* _Before-and-after object listings_
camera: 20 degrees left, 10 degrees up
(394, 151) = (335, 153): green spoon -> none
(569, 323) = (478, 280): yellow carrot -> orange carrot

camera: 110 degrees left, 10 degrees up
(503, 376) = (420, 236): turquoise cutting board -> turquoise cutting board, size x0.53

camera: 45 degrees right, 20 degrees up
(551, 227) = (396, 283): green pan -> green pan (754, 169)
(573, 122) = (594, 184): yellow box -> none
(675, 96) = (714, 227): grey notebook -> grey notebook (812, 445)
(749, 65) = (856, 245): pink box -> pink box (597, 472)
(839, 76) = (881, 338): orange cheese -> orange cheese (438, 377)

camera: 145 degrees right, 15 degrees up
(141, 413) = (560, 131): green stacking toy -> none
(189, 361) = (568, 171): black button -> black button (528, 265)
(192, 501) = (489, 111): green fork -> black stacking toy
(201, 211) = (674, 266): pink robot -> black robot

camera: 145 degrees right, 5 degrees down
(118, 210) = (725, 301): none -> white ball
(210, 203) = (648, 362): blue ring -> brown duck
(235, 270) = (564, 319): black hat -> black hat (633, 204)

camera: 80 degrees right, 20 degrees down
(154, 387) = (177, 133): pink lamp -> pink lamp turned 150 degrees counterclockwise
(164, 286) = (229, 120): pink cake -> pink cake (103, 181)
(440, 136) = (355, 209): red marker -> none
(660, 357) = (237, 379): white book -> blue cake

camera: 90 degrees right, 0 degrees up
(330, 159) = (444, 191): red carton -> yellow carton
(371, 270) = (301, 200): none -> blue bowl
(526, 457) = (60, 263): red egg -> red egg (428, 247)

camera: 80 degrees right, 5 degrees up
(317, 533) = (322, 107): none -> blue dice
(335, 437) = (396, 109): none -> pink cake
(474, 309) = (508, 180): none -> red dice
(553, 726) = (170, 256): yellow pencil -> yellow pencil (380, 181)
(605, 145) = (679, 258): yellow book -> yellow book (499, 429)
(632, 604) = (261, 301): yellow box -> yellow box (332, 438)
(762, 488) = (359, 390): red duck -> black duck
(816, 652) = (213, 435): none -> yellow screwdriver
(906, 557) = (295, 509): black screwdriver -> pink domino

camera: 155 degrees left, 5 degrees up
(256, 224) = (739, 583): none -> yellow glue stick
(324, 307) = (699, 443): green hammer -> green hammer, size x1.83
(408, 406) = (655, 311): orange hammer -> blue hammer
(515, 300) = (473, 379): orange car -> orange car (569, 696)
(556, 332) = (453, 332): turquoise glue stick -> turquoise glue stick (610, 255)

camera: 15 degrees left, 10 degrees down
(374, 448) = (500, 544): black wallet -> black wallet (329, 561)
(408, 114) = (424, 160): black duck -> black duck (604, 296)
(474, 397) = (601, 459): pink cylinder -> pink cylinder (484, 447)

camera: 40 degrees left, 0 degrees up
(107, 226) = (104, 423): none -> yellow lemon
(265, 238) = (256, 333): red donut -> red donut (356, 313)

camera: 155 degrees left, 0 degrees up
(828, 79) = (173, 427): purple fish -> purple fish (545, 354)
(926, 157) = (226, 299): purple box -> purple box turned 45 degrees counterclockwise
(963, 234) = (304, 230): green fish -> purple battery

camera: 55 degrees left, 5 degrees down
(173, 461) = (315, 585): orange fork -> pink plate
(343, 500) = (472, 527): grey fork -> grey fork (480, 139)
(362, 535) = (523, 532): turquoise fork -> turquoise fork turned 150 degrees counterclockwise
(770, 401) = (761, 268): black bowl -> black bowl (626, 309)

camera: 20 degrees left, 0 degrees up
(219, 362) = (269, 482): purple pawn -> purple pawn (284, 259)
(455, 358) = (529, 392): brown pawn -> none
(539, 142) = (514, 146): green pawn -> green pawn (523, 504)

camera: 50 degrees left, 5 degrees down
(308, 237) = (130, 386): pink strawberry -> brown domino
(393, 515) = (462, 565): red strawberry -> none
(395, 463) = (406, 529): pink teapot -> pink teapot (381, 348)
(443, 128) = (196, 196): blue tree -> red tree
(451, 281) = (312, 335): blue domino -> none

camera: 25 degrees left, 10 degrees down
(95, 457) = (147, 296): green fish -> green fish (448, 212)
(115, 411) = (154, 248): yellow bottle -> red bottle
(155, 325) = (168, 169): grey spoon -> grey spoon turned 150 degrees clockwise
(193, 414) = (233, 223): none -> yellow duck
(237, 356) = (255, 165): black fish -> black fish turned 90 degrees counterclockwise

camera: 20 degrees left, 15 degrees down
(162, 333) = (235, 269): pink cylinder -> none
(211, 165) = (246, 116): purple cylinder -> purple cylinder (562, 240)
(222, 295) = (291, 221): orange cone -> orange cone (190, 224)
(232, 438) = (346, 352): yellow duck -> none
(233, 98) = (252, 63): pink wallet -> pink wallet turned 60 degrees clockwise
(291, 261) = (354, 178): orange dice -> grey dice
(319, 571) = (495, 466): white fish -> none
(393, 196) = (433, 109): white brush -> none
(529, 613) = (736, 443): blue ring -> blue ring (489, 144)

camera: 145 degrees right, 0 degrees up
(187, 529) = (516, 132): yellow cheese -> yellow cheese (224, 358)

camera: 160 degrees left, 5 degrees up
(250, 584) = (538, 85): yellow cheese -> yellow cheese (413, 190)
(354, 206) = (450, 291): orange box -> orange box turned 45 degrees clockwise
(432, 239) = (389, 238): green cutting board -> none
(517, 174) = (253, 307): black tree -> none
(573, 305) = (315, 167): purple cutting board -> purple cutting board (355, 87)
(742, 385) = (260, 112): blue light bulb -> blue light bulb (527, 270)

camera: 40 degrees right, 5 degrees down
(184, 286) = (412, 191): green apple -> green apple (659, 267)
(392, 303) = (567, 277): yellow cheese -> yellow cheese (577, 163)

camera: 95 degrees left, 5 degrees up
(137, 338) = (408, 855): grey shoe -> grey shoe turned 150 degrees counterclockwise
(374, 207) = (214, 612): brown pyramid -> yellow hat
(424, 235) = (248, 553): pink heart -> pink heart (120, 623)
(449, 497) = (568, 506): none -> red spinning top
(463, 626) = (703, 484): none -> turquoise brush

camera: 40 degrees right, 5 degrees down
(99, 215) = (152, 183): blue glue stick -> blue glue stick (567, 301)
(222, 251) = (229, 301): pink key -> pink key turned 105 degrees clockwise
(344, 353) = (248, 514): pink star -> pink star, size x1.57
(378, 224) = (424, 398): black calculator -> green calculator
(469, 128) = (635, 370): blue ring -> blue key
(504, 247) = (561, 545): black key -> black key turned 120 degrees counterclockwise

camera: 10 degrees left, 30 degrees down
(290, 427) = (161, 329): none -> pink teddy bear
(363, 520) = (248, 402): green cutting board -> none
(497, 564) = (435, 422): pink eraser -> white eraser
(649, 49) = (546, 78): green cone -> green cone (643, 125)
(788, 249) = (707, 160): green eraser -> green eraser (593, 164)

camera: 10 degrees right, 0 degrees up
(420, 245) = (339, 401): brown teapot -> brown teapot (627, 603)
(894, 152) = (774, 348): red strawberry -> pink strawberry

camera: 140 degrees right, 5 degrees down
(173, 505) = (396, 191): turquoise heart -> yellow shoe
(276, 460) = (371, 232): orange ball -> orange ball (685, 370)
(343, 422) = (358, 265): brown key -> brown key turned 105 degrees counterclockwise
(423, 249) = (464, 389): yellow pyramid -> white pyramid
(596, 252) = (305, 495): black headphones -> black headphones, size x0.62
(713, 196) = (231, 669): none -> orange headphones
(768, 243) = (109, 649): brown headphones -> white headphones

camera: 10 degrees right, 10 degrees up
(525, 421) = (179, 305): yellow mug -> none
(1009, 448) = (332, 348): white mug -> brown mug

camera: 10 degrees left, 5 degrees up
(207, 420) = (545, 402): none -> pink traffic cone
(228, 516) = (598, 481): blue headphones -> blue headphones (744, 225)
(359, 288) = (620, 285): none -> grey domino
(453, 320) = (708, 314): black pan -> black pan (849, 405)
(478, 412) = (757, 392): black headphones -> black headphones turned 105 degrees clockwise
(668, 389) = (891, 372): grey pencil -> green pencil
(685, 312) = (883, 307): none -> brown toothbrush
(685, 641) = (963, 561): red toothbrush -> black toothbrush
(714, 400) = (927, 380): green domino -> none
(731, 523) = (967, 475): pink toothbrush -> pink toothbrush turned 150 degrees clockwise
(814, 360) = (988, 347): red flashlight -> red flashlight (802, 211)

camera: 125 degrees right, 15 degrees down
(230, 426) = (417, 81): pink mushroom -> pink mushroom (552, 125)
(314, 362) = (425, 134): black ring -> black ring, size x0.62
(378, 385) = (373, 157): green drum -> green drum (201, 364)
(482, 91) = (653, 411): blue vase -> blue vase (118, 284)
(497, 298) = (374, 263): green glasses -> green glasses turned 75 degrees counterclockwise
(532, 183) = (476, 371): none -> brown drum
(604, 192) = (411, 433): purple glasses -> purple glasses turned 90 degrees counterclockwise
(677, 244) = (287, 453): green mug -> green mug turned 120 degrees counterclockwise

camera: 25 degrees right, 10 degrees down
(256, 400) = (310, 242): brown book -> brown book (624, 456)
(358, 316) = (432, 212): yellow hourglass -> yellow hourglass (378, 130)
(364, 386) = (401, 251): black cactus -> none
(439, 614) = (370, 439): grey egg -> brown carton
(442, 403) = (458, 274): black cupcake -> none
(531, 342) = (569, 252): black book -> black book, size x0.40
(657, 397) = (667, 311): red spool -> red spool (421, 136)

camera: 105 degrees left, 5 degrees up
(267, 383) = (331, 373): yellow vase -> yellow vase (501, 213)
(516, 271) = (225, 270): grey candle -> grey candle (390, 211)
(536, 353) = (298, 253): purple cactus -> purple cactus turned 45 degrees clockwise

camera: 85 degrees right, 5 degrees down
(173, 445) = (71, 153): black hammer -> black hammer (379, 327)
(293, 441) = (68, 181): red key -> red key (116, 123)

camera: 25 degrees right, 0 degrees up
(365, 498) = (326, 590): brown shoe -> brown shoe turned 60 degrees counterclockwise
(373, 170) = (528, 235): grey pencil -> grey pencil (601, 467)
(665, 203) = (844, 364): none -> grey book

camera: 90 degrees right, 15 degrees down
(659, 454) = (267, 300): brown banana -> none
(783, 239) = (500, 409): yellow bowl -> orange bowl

* _Directions for this task_
Above are the entries; repeat their lines exactly, from the first through the one that contains "camera: 45 degrees right, 20 degrees up".

* _Result_
camera: 20 degrees left, 10 degrees up
(394, 151) = (335, 153): green spoon -> none
(569, 323) = (478, 280): yellow carrot -> orange carrot

camera: 110 degrees left, 10 degrees up
(503, 376) = (420, 236): turquoise cutting board -> turquoise cutting board, size x0.53

camera: 45 degrees right, 20 degrees up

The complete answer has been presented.